Revision tracking records:
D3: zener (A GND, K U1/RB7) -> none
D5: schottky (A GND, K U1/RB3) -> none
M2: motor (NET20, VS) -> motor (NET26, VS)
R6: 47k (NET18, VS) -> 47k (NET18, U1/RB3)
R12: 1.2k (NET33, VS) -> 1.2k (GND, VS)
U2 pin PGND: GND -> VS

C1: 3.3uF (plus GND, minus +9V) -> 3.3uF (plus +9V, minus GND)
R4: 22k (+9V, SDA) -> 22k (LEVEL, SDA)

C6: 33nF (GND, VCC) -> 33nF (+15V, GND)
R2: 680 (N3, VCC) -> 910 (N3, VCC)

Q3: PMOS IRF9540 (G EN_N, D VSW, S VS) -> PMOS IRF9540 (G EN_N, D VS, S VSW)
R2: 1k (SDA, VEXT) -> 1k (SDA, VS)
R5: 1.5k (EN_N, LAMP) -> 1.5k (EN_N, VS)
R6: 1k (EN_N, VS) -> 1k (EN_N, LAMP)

## About this task
The lines to return begin at the first line of the records and end at the line holding "R2: 680 (N3, VCC) -> 910 (N3, VCC)"; please return them exactly, including both, and nothing beyond.

## Task result
D3: zener (A GND, K U1/RB7) -> none
D5: schottky (A GND, K U1/RB3) -> none
M2: motor (NET20, VS) -> motor (NET26, VS)
R6: 47k (NET18, VS) -> 47k (NET18, U1/RB3)
R12: 1.2k (NET33, VS) -> 1.2k (GND, VS)
U2 pin PGND: GND -> VS

C1: 3.3uF (plus GND, minus +9V) -> 3.3uF (plus +9V, minus GND)
R4: 22k (+9V, SDA) -> 22k (LEVEL, SDA)

C6: 33nF (GND, VCC) -> 33nF (+15V, GND)
R2: 680 (N3, VCC) -> 910 (N3, VCC)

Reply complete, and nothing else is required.